#### What to do:
Look below for the line that has "(524, 208) = (186, 205): pink". Set down the lines from there through the line that has "(635, 526) = (296, 247): grey", exactly as written.

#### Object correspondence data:

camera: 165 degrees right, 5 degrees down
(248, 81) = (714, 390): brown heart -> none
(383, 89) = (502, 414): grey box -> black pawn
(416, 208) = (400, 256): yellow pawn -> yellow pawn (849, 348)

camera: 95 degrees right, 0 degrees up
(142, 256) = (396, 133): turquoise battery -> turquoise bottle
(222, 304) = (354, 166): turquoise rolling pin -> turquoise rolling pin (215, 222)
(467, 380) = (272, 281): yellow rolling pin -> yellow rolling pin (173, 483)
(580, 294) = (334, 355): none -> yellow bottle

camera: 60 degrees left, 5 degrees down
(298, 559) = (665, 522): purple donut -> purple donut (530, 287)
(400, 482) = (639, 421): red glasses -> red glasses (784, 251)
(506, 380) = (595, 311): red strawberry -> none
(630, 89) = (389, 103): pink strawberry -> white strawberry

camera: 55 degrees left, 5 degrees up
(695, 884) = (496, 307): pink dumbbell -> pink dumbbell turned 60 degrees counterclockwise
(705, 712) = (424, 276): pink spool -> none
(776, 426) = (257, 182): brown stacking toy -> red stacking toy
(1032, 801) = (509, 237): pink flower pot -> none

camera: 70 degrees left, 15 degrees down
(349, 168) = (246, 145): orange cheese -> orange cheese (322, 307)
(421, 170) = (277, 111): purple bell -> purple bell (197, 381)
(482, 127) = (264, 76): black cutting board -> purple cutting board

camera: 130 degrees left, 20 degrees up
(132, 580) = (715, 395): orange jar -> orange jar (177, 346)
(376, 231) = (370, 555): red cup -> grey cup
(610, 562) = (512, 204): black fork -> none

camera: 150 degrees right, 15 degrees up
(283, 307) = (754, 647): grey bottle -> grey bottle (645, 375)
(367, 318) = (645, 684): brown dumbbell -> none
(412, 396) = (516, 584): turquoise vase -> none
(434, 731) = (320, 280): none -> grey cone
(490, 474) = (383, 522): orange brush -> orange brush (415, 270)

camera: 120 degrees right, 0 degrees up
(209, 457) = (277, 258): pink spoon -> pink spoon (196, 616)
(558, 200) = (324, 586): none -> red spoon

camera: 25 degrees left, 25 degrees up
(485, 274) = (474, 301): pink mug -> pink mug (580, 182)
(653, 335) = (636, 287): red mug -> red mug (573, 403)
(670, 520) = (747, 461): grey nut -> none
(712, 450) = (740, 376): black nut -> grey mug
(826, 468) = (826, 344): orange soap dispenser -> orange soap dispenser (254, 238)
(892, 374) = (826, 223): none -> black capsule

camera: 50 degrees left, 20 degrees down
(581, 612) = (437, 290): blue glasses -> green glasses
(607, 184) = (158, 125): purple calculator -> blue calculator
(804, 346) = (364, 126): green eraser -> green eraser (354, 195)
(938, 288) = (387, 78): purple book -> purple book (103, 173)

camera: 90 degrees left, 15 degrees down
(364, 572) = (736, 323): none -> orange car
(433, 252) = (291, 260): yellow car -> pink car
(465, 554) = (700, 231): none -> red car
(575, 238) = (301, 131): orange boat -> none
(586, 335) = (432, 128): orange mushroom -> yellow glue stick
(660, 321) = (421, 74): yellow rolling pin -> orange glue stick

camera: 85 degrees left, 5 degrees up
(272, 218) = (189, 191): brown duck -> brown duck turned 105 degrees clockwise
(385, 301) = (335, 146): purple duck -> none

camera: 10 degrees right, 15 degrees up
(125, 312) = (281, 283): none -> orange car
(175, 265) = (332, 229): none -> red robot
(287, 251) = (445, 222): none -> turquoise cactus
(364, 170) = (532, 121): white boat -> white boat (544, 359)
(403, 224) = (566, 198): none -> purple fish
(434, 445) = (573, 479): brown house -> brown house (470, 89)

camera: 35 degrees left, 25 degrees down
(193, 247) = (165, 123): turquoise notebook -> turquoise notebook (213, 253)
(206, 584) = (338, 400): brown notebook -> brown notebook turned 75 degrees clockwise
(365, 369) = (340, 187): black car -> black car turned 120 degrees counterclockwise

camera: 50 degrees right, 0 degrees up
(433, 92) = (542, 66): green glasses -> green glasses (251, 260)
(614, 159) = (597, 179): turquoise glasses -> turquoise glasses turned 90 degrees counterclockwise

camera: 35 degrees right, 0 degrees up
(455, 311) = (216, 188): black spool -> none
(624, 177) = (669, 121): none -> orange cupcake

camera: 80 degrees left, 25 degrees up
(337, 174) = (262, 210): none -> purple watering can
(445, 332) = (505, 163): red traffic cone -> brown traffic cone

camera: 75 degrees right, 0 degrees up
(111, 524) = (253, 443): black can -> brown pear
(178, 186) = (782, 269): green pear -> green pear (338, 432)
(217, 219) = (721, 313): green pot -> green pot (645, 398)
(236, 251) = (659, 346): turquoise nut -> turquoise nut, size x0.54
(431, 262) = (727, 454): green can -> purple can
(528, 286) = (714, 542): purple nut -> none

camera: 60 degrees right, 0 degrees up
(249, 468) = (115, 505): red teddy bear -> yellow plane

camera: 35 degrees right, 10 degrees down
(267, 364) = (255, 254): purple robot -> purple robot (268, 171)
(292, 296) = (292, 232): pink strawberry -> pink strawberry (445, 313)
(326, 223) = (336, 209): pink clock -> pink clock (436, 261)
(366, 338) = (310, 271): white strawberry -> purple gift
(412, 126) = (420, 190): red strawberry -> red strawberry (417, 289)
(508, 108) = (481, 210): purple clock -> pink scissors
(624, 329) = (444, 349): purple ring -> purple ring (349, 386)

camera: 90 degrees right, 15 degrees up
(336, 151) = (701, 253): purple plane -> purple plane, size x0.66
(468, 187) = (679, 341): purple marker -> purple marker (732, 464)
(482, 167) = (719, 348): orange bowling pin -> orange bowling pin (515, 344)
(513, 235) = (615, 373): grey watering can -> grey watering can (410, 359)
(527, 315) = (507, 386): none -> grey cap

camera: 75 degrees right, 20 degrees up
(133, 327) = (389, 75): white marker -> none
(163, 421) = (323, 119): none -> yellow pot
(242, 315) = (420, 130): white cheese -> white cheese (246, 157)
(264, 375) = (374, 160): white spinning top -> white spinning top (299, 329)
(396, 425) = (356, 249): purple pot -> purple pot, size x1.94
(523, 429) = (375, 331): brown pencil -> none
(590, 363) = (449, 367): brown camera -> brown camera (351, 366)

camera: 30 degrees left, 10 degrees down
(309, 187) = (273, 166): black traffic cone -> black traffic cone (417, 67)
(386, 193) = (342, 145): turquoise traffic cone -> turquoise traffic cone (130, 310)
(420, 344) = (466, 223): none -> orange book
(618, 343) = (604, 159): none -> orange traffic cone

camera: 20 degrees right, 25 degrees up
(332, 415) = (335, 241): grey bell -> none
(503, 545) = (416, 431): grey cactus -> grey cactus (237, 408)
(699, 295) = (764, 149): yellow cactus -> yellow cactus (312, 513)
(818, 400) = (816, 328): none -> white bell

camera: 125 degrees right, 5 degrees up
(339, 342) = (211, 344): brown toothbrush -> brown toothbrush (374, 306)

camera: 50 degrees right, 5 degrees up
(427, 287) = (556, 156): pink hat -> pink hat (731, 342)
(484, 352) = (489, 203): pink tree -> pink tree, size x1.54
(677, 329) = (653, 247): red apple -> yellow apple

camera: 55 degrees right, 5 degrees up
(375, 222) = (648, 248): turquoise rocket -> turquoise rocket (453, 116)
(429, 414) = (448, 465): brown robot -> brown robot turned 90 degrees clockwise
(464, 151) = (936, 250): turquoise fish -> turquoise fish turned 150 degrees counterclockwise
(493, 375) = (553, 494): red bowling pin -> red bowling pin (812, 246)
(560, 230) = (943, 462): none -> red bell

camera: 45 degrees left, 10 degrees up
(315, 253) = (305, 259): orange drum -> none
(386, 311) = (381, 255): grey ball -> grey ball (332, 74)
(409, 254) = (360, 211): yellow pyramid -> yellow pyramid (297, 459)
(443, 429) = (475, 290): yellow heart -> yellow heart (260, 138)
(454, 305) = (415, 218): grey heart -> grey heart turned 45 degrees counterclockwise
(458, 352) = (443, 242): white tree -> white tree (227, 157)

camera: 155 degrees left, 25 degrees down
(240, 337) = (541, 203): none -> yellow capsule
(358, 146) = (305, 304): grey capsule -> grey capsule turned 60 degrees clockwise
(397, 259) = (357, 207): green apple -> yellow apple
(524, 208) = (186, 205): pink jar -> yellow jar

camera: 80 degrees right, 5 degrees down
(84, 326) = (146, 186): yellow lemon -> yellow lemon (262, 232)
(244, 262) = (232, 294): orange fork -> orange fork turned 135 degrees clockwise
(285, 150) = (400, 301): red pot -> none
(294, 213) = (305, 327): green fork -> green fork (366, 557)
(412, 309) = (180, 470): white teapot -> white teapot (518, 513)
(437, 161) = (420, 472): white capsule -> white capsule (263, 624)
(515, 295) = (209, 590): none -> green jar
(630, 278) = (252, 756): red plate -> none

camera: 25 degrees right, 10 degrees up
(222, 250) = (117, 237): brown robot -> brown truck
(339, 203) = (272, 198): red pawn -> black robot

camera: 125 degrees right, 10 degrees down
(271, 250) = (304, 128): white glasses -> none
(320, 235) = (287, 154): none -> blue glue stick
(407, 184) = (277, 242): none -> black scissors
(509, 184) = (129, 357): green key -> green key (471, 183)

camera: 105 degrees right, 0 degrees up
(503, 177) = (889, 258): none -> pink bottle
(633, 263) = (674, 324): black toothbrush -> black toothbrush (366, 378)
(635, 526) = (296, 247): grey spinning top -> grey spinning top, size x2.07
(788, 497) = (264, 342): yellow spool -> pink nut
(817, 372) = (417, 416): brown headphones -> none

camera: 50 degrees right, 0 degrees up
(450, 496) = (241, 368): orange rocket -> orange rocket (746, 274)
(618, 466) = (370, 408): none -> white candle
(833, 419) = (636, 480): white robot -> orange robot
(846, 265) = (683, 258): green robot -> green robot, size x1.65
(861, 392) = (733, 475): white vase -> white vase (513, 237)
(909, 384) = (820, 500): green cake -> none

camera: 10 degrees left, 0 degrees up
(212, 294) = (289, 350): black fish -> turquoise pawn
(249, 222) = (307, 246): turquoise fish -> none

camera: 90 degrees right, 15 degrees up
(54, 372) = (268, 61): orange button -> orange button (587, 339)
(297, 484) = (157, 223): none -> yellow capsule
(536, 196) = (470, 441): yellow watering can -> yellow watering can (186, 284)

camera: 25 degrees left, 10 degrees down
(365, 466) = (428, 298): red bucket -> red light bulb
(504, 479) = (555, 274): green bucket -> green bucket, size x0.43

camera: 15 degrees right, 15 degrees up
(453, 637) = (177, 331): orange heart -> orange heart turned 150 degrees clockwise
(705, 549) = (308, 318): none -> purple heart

#### Written solution:
(524, 208) = (186, 205): pink jar -> yellow jar

camera: 80 degrees right, 5 degrees down
(84, 326) = (146, 186): yellow lemon -> yellow lemon (262, 232)
(244, 262) = (232, 294): orange fork -> orange fork turned 135 degrees clockwise
(285, 150) = (400, 301): red pot -> none
(294, 213) = (305, 327): green fork -> green fork (366, 557)
(412, 309) = (180, 470): white teapot -> white teapot (518, 513)
(437, 161) = (420, 472): white capsule -> white capsule (263, 624)
(515, 295) = (209, 590): none -> green jar
(630, 278) = (252, 756): red plate -> none

camera: 25 degrees right, 10 degrees up
(222, 250) = (117, 237): brown robot -> brown truck
(339, 203) = (272, 198): red pawn -> black robot

camera: 125 degrees right, 10 degrees down
(271, 250) = (304, 128): white glasses -> none
(320, 235) = (287, 154): none -> blue glue stick
(407, 184) = (277, 242): none -> black scissors
(509, 184) = (129, 357): green key -> green key (471, 183)

camera: 105 degrees right, 0 degrees up
(503, 177) = (889, 258): none -> pink bottle
(633, 263) = (674, 324): black toothbrush -> black toothbrush (366, 378)
(635, 526) = (296, 247): grey spinning top -> grey spinning top, size x2.07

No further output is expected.